[Per-object count records]

┌──

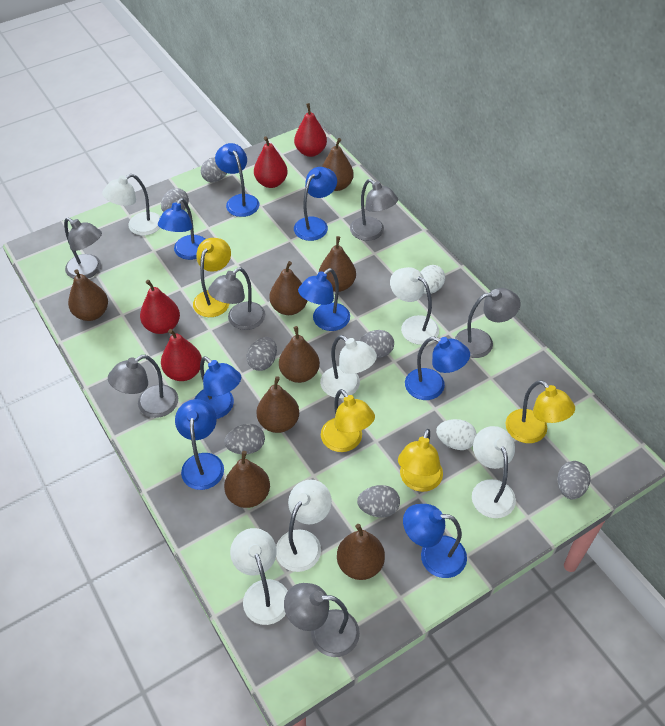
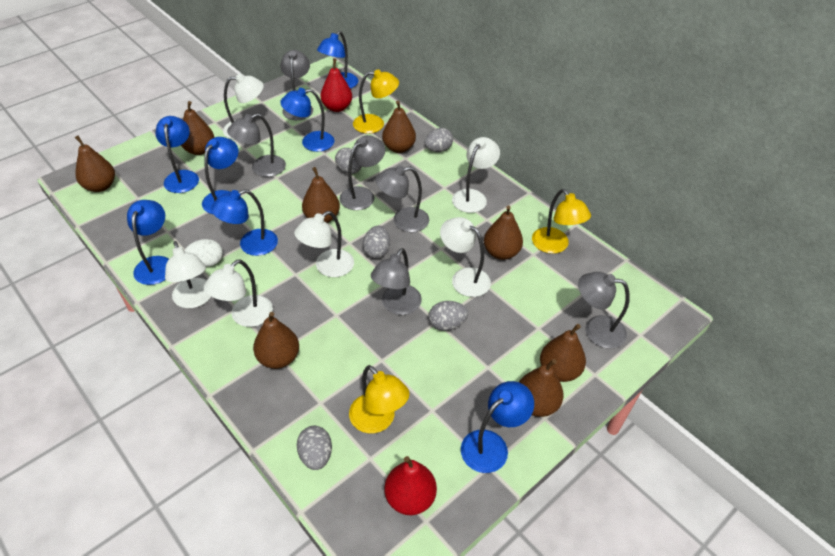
blue lamp: [158,198,205,260] [175,399,224,490] [195,356,241,419] [215,143,259,217] [294,167,337,241] [298,268,350,331] [403,504,467,578] [405,337,470,400] = 8 -> [127,200,169,285] [155,116,199,193] [202,137,239,214] [211,189,278,256] [280,88,334,152] [317,31,358,89] [461,381,534,473] = 7
grey egg: [161,188,189,212] [201,157,227,182] [224,424,265,454] [246,337,277,371] [357,485,400,518] [359,330,394,358] [557,461,591,500] = 7 -> [297,426,332,470] [335,148,362,174] [363,226,390,259] [425,128,453,152] [429,301,468,331] = 5
red pear: [140,280,180,334] [161,329,202,381] [254,136,288,188] [294,103,327,157] = 4 -> [321,58,352,112] [385,456,437,515] = 2
white egg: [420,265,445,294] [436,419,477,450] = 2 -> [184,239,223,267] = 1
yellow lamp: [193,238,231,317] [321,389,375,452] [398,429,443,492] [506,380,575,443] = 4 -> [349,365,409,433] [353,69,399,134] [532,189,591,254] = 3

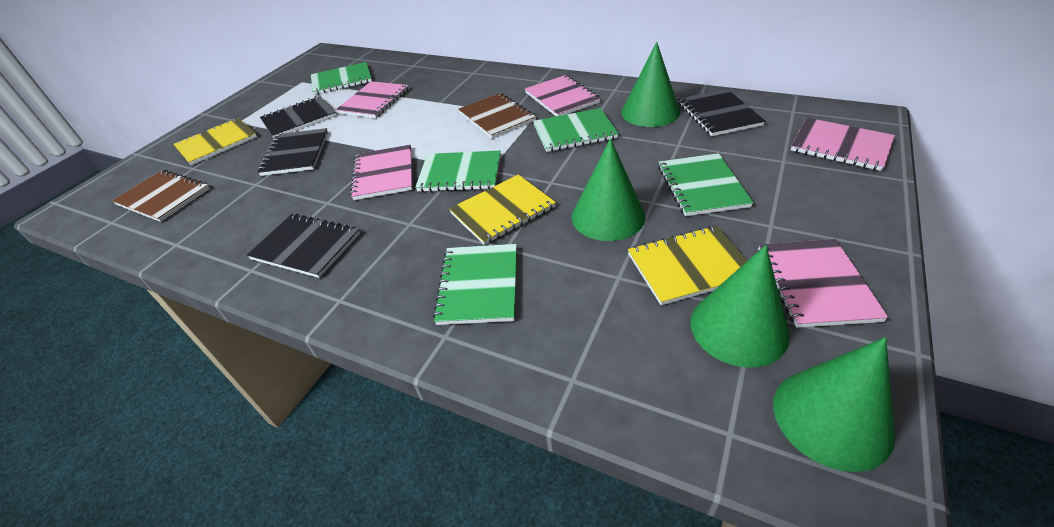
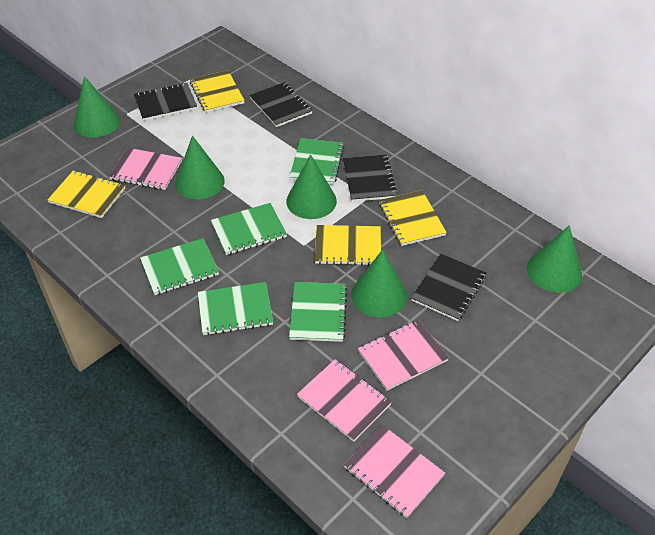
brown notebook: [112,170,210,222] [458,93,536,139] = 2 -> none = 0
green cone: [572,138,645,241] [621,42,680,127] [691,245,790,367] [773,337,895,472] = 4 -> [74,76,120,138] [175,135,225,200] [286,154,337,219] [351,249,407,318] [527,225,582,293] = 5
pink notebook: [336,81,409,118] [350,145,412,200] [525,75,601,116] [758,239,889,328] [791,118,895,171] = 5 -> [109,148,182,190] [297,359,392,442] [344,425,445,518] [358,320,449,391] = 4
yellow notebook: [173,118,257,165] [449,175,556,245] [628,226,748,305] = 3 -> [48,171,125,218] [190,70,245,113] [315,225,381,266] [379,190,447,246] = 4

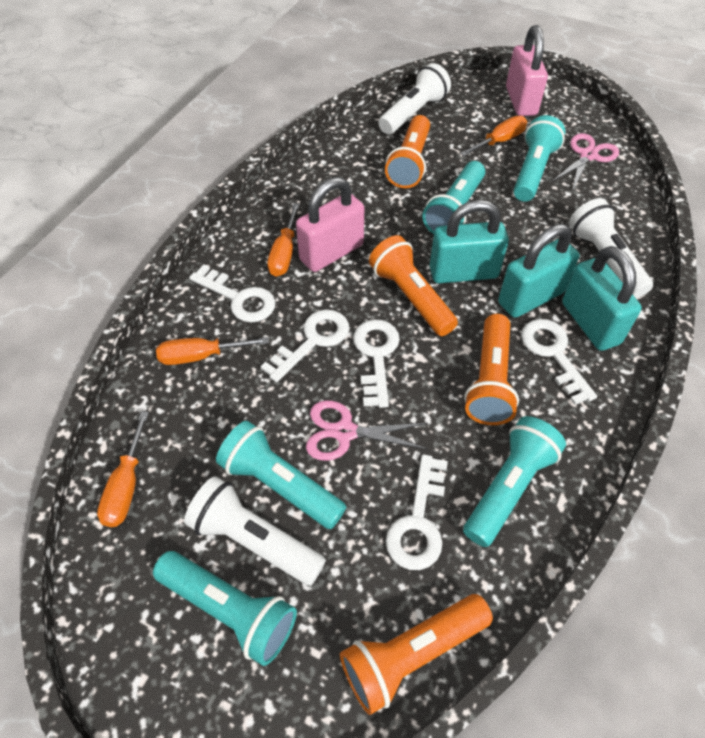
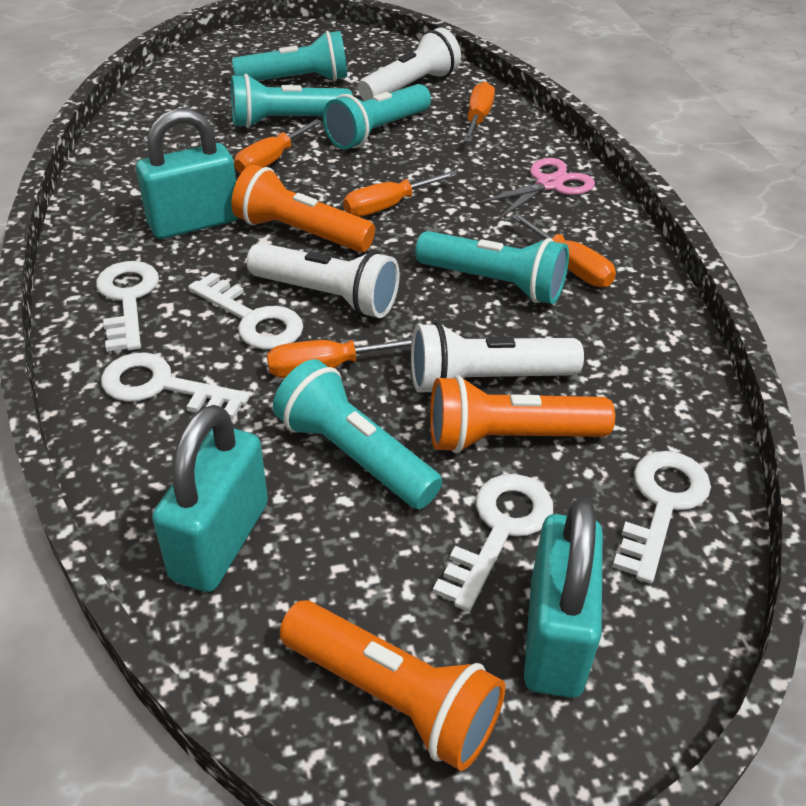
orange flashlight: [340,594,493,715] [369,235,458,336] [385,115,430,188] [464,314,519,425] = 4 -> [231,164,375,252] [280,600,505,771] [430,375,615,453] = 3
orange screwdriver: [97,411,149,527] [156,337,269,365] [267,203,300,277] [460,116,527,156] = 4 -> [234,119,322,174] [267,338,412,378] [343,171,457,217] [463,81,495,142] [511,213,616,287] = 5
pink padlock: [296,177,364,272] [506,25,548,116] = 2 -> none = 0
pink scissors: [306,400,428,461] [551,133,619,191] = 2 -> [476,158,595,219] = 1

└──

**Task requirements**
The expected answer is every line in the data above that carries the string "lamp".

**The answer**
blue lamp: [158,198,205,260] [175,399,224,490] [195,356,241,419] [215,143,259,217] [294,167,337,241] [298,268,350,331] [403,504,467,578] [405,337,470,400] = 8 -> [127,200,169,285] [155,116,199,193] [202,137,239,214] [211,189,278,256] [280,88,334,152] [317,31,358,89] [461,381,534,473] = 7
yellow lamp: [193,238,231,317] [321,389,375,452] [398,429,443,492] [506,380,575,443] = 4 -> [349,365,409,433] [353,69,399,134] [532,189,591,254] = 3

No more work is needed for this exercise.